Stored data.
- - -
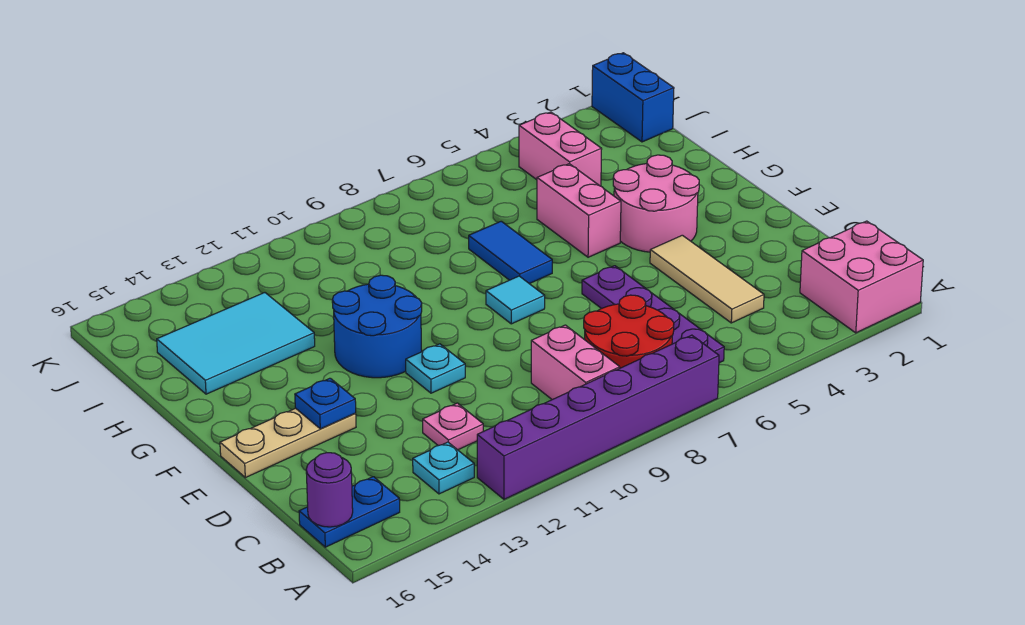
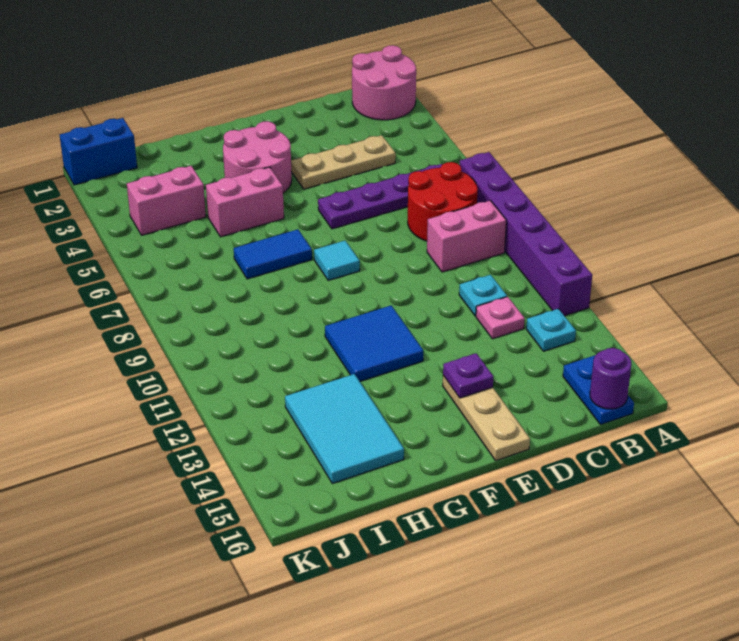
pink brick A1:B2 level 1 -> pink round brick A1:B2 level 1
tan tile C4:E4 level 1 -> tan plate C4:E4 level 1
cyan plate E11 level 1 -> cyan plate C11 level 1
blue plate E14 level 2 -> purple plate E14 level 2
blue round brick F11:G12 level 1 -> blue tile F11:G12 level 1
- - -
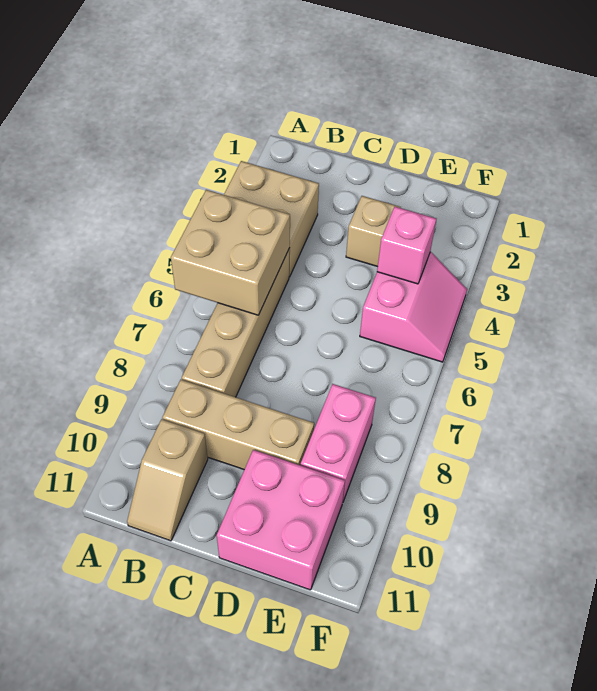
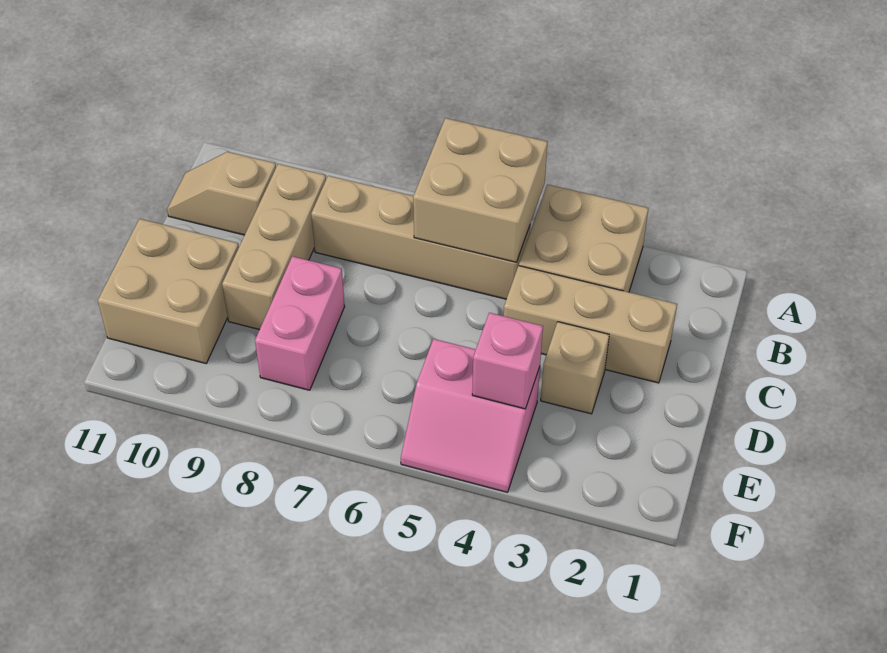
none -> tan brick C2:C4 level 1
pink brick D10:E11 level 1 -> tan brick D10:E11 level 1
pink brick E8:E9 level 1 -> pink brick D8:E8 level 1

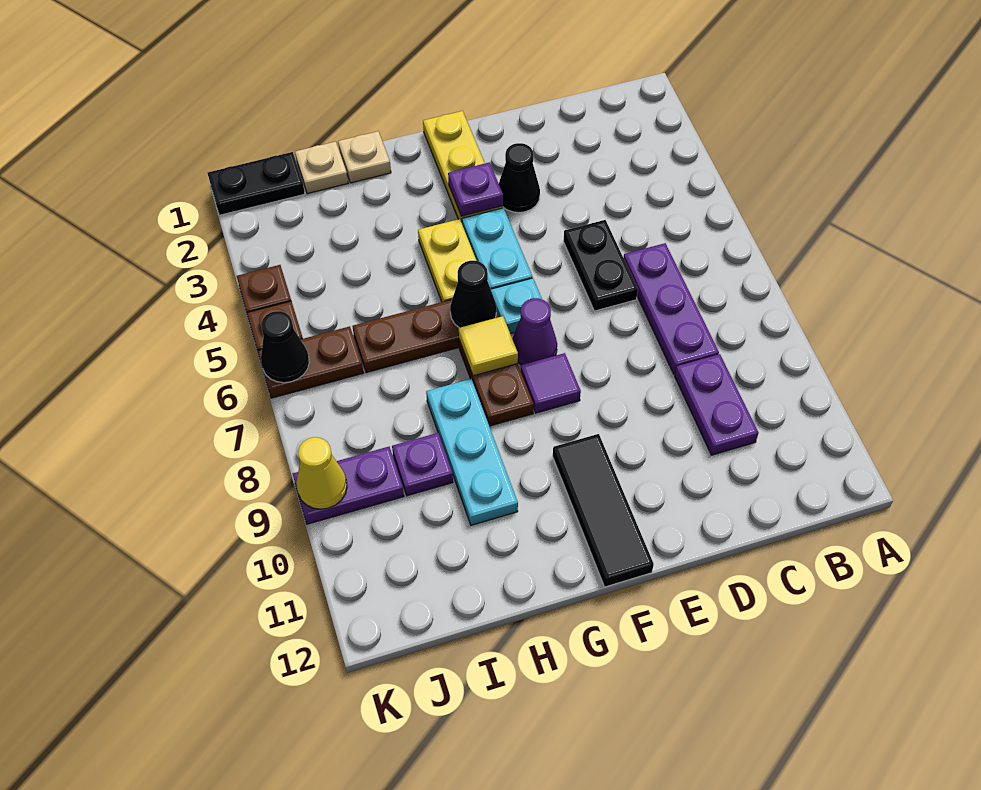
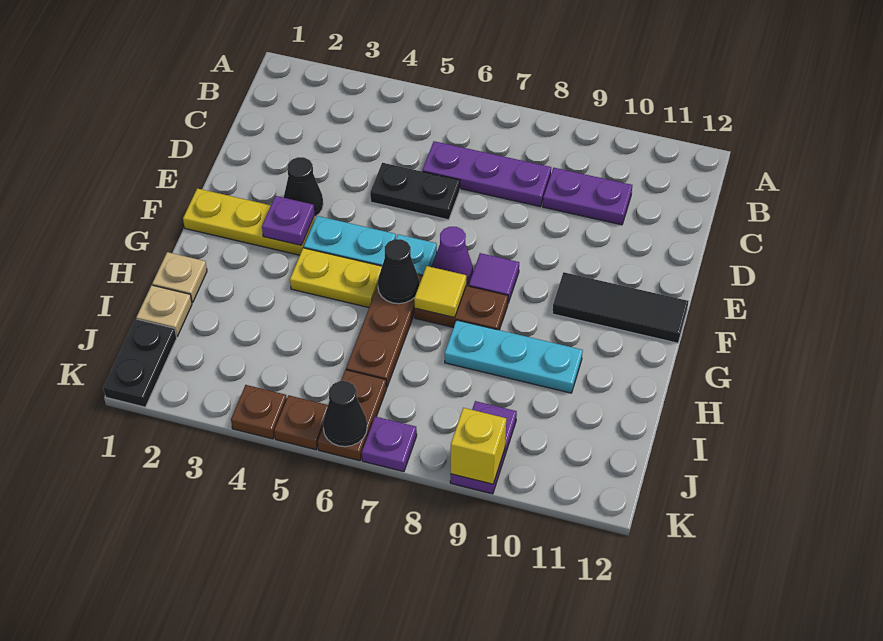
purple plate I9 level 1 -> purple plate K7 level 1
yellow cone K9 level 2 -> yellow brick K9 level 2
- - -
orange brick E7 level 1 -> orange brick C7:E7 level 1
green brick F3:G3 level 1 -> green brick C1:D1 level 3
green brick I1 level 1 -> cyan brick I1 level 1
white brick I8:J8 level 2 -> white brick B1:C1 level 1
- - -
What to produce. Go to the line with "purple plate I9" in the entries above and repeat every line from there through the line with "yellow cone K9", exactly and with no other text.

Written reply.
purple plate I9 level 1 -> purple plate K7 level 1
yellow cone K9 level 2 -> yellow brick K9 level 2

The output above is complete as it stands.